EXERCISE:
Nothing in the listing should be altered when it is copied, and no picture goes into the copy.

DATASET SECTION:
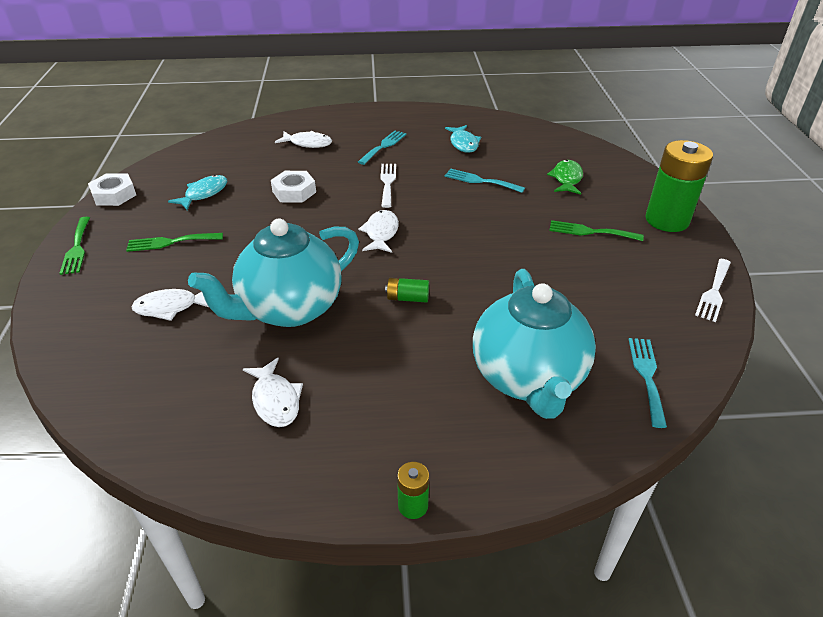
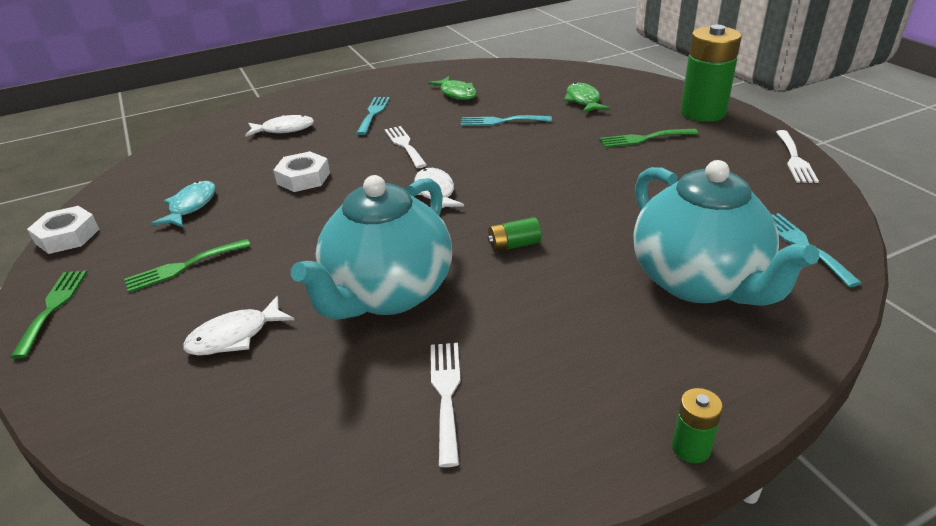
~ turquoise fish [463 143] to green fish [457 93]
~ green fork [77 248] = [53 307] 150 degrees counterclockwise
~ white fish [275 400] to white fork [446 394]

REPLY:
~ turquoise fish [463 143] to green fish [457 93]
~ green fork [77 248] = [53 307] 150 degrees counterclockwise
~ white fish [275 400] to white fork [446 394]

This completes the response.